• **PROBLEM DETAILS**:
Extract each line below containing the string "leave"; matching is case-sensitive.

• **PROVIDED DATA**:
★ ★ ★ ★

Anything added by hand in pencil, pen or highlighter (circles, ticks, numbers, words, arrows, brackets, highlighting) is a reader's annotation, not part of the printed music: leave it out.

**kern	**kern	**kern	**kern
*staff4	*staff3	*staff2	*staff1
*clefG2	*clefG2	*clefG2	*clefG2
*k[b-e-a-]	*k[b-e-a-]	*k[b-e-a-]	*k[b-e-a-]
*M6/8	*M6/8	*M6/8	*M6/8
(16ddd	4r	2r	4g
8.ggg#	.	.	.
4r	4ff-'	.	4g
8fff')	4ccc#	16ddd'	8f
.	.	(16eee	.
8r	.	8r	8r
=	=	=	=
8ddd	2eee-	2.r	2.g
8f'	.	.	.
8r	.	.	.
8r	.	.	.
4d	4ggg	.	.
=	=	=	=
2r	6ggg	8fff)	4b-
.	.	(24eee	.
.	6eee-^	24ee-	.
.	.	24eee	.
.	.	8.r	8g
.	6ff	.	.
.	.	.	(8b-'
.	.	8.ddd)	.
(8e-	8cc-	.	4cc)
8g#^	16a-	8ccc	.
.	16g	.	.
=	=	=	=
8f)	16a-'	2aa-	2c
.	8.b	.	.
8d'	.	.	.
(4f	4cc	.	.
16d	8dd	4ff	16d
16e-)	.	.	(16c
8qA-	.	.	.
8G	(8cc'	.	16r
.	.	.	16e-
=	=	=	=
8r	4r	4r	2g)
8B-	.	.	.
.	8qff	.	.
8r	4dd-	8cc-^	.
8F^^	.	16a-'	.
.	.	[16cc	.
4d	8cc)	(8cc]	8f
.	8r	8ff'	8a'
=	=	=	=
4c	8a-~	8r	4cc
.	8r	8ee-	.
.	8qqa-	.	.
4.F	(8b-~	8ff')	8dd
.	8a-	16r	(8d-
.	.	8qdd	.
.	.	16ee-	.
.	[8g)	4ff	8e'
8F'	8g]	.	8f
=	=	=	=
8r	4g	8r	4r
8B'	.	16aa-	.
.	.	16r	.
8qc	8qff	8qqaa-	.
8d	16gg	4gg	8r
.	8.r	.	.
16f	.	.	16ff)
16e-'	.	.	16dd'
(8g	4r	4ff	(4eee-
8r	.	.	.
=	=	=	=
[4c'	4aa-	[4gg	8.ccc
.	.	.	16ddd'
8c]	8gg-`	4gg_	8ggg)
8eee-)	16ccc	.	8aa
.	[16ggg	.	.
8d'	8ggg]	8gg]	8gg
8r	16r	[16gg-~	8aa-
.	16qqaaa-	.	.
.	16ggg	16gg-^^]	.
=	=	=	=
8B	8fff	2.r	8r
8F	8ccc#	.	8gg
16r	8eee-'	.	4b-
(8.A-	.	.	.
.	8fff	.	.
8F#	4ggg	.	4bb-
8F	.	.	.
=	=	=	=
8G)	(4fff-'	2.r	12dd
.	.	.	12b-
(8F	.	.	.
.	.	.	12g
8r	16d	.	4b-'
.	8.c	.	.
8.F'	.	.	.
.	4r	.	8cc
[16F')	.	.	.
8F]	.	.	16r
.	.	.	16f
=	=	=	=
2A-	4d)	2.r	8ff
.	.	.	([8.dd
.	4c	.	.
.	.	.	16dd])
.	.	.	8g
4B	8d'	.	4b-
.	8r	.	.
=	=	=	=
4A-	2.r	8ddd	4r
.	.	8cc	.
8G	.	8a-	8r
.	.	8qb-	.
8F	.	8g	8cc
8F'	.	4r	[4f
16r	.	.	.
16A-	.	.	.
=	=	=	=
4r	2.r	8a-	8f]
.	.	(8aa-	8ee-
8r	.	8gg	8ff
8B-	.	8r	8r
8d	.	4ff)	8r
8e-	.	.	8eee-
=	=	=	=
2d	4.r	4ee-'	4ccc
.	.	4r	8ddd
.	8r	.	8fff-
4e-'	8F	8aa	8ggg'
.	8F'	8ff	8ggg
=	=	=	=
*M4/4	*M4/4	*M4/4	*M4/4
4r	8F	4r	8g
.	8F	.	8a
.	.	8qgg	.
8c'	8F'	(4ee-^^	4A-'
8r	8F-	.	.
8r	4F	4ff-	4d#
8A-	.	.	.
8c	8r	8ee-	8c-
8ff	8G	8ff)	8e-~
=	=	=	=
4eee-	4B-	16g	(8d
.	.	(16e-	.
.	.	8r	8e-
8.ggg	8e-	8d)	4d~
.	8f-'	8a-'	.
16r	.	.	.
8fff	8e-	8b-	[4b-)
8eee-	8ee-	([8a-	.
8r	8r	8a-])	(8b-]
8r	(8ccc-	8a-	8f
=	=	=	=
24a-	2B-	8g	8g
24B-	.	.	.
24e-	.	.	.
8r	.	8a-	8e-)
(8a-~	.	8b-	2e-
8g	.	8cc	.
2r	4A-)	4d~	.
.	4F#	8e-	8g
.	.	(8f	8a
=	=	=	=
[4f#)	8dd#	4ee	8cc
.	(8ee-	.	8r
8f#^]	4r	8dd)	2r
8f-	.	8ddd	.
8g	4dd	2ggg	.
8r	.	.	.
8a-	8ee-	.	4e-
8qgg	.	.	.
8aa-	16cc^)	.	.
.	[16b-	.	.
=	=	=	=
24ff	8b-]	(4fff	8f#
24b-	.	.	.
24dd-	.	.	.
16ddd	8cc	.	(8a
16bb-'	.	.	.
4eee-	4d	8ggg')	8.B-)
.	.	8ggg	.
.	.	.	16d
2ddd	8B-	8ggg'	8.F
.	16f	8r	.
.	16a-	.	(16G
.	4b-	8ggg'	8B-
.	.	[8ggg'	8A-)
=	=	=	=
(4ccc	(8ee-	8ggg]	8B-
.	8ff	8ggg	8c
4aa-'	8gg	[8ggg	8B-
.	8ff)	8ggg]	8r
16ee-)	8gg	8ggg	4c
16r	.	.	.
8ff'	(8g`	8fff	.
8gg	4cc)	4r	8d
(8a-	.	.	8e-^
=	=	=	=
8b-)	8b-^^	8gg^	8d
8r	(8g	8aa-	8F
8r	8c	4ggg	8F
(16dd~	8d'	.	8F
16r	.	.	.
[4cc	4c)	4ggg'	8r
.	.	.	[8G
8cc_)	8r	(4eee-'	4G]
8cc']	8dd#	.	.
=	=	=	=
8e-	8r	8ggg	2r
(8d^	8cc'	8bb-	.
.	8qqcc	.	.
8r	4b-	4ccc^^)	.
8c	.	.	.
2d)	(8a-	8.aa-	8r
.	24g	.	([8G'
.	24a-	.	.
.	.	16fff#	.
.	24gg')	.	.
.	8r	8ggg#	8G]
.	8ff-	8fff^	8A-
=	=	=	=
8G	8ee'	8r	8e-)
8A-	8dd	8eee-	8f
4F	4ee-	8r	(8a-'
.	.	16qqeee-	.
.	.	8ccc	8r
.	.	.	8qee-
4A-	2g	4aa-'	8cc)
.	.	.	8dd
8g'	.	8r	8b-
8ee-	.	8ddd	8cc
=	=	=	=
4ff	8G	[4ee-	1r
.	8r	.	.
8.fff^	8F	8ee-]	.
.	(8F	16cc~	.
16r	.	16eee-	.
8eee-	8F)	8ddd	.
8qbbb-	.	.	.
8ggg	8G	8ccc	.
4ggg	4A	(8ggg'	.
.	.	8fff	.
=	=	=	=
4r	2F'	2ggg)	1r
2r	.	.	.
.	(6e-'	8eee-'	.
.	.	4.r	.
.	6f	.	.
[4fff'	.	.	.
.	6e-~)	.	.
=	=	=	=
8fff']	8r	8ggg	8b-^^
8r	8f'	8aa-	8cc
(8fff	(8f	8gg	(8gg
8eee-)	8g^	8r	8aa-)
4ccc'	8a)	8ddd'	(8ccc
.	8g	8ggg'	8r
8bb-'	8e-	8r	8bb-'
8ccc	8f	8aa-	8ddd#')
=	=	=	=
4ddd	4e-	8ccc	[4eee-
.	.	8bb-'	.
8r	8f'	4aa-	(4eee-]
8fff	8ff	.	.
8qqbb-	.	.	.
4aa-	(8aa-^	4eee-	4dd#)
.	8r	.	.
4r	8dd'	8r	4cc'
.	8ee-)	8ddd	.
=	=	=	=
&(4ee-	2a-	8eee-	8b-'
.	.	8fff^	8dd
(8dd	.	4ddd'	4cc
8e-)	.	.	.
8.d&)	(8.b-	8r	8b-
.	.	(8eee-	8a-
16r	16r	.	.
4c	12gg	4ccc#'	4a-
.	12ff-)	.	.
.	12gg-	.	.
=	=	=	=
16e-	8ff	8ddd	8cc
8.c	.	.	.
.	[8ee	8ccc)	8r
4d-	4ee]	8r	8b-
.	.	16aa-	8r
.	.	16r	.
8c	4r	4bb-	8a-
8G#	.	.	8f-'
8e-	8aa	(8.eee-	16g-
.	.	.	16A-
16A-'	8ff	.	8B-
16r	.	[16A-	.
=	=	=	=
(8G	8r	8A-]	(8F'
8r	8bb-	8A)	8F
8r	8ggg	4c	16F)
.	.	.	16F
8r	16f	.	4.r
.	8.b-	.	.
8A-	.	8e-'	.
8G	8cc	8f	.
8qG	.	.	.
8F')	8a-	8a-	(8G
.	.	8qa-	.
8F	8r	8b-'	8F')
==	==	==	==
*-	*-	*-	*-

★ ★ ★ ★

• **SOLUTION FOR THIS EXERCISE**:
Anything added by hand in pencil, pen or highlighter (circles, ticks, numbers, words, arrows, brackets, highlighting) is a reader's annotation, not part of the printed music: leave it out.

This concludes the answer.